• Task prompt: Transcribe exactly the lines that begin the material and continue through the line containing "gray circle: moved 26 px left, 77 px down". Leave out whatever follows.

------------------------------------------------------------

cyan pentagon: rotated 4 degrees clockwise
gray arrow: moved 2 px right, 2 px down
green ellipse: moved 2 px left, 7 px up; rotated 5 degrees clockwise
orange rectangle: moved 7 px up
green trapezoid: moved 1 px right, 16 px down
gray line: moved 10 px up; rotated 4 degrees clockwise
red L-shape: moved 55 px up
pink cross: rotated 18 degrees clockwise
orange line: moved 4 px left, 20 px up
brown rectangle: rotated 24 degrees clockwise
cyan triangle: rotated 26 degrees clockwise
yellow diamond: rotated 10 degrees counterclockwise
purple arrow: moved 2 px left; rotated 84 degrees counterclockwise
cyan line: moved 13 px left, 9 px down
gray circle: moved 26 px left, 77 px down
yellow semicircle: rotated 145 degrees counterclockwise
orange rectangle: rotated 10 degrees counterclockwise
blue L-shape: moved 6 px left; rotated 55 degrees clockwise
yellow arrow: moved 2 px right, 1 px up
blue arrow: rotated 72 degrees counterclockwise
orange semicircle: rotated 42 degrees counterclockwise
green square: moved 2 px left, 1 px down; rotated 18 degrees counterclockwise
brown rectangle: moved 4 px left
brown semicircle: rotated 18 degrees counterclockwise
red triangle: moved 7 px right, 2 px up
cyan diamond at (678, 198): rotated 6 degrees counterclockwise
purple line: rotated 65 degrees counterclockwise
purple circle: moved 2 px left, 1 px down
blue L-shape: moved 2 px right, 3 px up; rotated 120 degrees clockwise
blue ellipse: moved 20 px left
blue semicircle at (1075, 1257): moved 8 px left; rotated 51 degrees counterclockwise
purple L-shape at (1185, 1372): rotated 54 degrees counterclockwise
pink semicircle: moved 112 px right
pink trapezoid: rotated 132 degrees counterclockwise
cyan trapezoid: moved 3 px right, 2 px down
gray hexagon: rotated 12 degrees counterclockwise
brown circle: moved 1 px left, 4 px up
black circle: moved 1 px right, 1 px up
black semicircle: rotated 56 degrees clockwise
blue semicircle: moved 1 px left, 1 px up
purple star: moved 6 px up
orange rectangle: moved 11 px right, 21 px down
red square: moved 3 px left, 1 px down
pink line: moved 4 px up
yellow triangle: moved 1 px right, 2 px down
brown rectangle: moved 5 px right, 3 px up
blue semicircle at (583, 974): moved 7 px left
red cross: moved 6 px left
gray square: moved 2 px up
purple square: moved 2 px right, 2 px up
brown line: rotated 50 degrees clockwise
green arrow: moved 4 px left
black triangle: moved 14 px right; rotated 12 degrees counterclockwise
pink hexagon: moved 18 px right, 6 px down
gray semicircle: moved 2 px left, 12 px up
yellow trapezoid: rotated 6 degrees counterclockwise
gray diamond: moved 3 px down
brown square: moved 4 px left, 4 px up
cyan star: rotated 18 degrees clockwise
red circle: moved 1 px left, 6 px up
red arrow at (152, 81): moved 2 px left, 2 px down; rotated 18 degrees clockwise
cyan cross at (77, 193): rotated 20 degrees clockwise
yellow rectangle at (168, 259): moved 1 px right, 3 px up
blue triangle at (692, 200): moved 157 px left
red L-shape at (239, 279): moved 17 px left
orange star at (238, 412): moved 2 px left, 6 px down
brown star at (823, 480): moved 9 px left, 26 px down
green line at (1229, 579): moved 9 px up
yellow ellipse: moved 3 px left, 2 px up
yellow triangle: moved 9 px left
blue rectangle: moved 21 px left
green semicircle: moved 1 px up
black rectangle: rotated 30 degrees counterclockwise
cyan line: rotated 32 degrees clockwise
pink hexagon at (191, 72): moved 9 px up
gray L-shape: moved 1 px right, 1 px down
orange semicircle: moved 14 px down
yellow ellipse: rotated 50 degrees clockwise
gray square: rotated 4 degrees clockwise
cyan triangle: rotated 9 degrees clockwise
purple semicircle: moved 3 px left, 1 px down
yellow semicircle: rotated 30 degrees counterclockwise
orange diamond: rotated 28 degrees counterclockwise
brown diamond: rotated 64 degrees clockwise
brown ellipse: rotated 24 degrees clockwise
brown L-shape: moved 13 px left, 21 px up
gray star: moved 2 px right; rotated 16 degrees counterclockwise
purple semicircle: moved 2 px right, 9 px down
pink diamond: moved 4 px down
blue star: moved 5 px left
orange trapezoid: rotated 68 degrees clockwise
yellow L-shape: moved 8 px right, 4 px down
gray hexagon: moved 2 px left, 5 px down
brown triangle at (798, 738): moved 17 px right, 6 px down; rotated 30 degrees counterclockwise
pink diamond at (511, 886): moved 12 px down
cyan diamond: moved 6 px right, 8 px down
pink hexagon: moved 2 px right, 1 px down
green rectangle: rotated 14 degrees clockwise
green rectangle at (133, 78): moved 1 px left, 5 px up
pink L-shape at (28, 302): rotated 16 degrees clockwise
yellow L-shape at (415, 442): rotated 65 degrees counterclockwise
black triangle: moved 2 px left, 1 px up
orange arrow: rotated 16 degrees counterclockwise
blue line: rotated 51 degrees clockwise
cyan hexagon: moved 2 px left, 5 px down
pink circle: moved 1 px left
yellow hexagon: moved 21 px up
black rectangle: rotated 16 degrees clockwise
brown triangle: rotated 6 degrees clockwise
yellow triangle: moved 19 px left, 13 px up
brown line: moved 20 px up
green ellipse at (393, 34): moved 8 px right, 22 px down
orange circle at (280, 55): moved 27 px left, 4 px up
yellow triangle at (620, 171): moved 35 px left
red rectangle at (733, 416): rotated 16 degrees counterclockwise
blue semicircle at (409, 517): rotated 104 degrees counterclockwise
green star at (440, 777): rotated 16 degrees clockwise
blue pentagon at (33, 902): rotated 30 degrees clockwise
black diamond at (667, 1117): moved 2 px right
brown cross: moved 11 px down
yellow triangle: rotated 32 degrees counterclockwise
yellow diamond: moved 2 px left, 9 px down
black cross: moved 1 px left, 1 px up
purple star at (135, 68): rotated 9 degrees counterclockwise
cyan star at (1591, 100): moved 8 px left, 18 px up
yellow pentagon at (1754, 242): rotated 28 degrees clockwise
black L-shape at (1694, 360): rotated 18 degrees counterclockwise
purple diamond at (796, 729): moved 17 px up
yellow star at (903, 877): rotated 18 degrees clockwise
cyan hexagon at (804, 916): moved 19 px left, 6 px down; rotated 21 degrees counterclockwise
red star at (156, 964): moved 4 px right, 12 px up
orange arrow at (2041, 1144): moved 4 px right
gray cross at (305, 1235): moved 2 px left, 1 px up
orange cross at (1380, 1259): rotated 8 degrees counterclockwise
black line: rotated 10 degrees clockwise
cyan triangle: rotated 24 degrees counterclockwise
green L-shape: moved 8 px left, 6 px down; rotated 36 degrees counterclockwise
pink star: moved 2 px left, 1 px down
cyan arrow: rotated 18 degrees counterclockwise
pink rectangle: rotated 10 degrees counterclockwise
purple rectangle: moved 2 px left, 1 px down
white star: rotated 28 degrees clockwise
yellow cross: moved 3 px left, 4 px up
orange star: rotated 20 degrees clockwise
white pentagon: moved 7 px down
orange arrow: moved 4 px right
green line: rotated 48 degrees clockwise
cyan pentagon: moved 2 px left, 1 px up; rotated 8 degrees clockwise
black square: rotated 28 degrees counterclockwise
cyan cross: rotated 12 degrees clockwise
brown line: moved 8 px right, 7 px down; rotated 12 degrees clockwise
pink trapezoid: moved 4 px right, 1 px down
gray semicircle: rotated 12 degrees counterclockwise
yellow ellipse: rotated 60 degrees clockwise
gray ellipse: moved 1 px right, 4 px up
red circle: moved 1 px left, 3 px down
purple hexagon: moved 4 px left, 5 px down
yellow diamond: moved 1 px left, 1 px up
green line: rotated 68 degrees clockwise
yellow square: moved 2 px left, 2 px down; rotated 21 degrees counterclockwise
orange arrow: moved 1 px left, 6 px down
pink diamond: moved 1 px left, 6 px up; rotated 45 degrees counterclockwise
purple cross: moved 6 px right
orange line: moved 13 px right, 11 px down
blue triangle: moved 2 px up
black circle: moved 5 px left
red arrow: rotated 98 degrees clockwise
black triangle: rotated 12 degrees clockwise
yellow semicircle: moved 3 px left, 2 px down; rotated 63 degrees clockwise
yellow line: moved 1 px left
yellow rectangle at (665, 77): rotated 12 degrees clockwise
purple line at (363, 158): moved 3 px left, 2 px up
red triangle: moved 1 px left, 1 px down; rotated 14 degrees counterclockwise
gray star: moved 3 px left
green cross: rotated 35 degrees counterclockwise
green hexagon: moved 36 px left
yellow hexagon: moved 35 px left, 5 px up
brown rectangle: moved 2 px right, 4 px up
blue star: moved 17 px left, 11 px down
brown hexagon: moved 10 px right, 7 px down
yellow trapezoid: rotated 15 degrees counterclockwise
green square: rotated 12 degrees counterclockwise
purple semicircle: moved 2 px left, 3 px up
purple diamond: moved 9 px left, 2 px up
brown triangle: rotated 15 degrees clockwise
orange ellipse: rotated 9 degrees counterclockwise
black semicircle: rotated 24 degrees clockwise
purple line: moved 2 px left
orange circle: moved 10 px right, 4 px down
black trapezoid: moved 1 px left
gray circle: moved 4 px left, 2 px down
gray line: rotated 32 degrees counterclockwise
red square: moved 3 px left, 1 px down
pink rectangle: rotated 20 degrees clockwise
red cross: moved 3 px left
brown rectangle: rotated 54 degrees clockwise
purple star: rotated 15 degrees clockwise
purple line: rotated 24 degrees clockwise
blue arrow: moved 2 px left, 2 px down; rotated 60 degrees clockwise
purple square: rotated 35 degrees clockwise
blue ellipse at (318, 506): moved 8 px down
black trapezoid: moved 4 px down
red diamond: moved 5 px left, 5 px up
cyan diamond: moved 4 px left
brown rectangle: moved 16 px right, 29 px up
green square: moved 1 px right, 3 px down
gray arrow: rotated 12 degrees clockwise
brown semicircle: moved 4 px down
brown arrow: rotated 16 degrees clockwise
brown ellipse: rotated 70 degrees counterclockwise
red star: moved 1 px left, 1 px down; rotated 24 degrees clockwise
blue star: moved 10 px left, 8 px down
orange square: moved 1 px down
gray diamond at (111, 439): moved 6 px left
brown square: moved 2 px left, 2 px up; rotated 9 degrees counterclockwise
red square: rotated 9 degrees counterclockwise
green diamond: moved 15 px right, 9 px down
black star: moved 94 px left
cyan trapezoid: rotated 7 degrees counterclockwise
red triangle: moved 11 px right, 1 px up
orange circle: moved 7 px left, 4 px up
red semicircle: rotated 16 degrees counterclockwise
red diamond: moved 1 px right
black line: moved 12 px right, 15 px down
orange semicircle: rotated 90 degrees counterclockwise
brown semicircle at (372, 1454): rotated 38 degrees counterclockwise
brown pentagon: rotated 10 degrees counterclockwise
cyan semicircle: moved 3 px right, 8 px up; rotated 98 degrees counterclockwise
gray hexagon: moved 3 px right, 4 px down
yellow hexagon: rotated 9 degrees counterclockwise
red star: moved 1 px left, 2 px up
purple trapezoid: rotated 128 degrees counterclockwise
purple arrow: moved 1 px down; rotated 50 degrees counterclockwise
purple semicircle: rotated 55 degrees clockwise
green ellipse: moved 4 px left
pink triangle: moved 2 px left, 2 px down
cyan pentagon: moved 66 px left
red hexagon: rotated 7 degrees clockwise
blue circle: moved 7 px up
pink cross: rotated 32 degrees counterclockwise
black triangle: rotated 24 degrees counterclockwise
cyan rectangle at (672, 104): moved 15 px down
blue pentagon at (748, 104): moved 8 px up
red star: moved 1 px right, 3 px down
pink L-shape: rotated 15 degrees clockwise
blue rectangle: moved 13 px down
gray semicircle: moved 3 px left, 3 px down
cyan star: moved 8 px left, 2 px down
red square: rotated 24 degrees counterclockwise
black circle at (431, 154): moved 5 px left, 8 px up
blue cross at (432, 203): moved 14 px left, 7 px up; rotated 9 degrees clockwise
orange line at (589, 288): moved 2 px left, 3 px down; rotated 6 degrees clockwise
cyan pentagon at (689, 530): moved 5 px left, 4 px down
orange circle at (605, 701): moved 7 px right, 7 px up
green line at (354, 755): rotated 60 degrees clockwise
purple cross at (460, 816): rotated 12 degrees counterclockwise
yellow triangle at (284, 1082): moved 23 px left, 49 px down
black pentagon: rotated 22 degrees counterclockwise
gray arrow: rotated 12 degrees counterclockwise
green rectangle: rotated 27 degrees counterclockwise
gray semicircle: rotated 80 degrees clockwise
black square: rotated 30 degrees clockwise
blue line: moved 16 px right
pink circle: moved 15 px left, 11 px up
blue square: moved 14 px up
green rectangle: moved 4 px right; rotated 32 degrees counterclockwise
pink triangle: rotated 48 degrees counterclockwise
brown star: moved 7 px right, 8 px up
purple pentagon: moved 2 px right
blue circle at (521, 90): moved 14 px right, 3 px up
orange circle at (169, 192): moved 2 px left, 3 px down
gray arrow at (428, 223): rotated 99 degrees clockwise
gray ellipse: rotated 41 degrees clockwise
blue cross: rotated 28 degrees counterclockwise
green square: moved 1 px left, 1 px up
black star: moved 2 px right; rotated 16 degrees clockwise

------------------------------------------------------------

• Task answer:
cyan pentagon: rotated 4 degrees clockwise
gray arrow: moved 2 px right, 2 px down
green ellipse: moved 2 px left, 7 px up; rotated 5 degrees clockwise
orange rectangle: moved 7 px up
green trapezoid: moved 1 px right, 16 px down
gray line: moved 10 px up; rotated 4 degrees clockwise
red L-shape: moved 55 px up
pink cross: rotated 18 degrees clockwise
orange line: moved 4 px left, 20 px up
brown rectangle: rotated 24 degrees clockwise
cyan triangle: rotated 26 degrees clockwise
yellow diamond: rotated 10 degrees counterclockwise
purple arrow: moved 2 px left; rotated 84 degrees counterclockwise
cyan line: moved 13 px left, 9 px down
gray circle: moved 26 px left, 77 px down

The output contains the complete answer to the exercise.